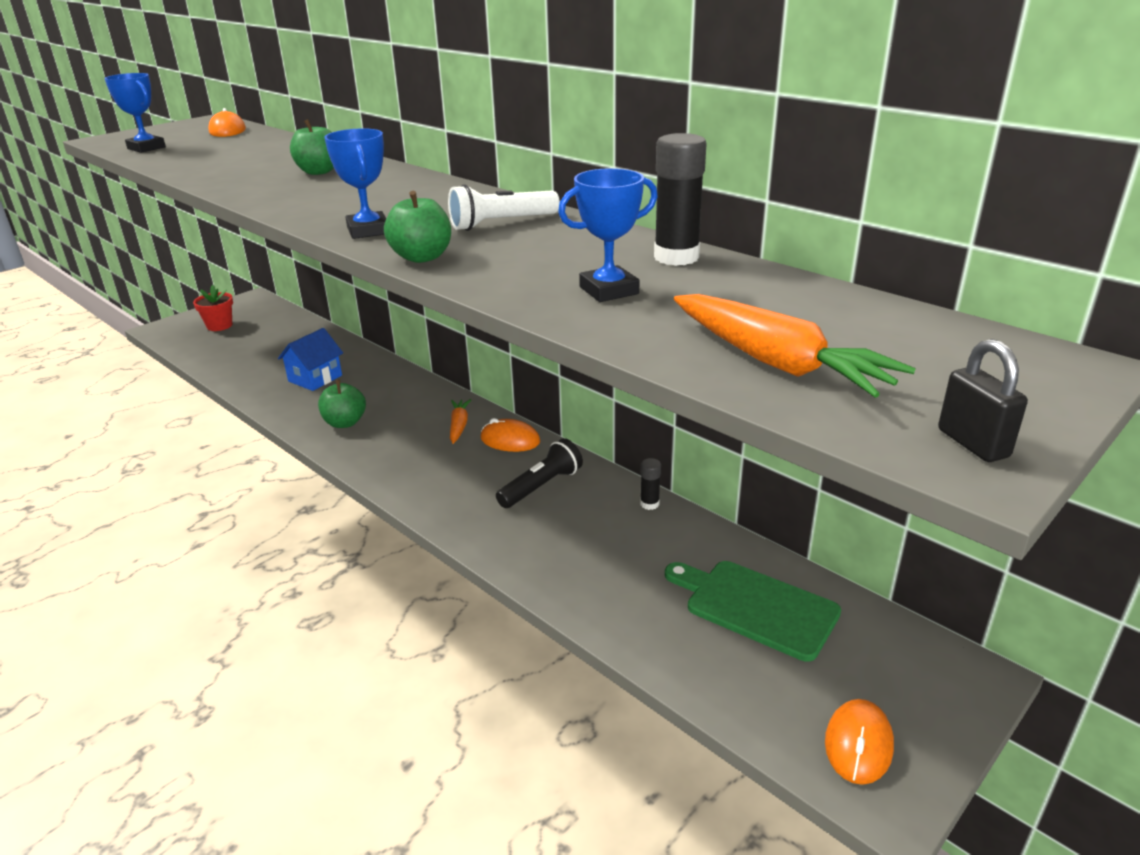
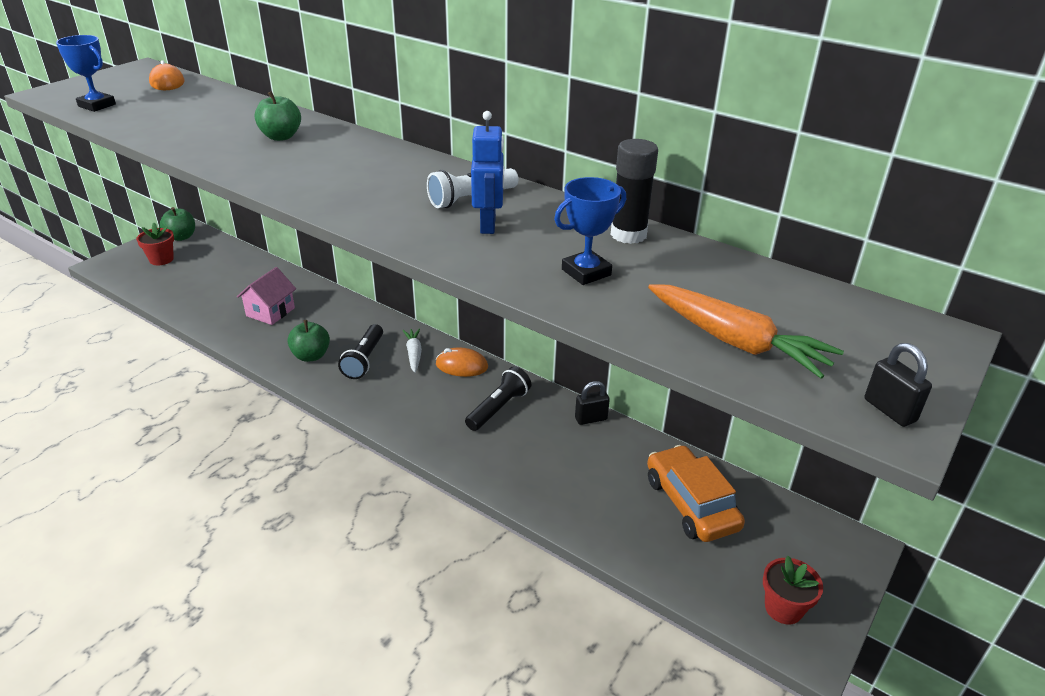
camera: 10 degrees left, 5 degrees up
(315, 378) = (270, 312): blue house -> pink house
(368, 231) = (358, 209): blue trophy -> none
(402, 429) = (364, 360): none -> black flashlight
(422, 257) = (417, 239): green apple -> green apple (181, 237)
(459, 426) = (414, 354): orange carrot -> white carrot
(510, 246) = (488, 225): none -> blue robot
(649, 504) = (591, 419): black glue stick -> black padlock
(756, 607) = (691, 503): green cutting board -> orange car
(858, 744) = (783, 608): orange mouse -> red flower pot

(Exercise goal): Reproduce exactly the line containing "(402, 429) = (364, 360): none" and all lines after it through the end of the listing above; leave out every earlier line.

(Solution to the problem):
(402, 429) = (364, 360): none -> black flashlight
(422, 257) = (417, 239): green apple -> green apple (181, 237)
(459, 426) = (414, 354): orange carrot -> white carrot
(510, 246) = (488, 225): none -> blue robot
(649, 504) = (591, 419): black glue stick -> black padlock
(756, 607) = (691, 503): green cutting board -> orange car
(858, 744) = (783, 608): orange mouse -> red flower pot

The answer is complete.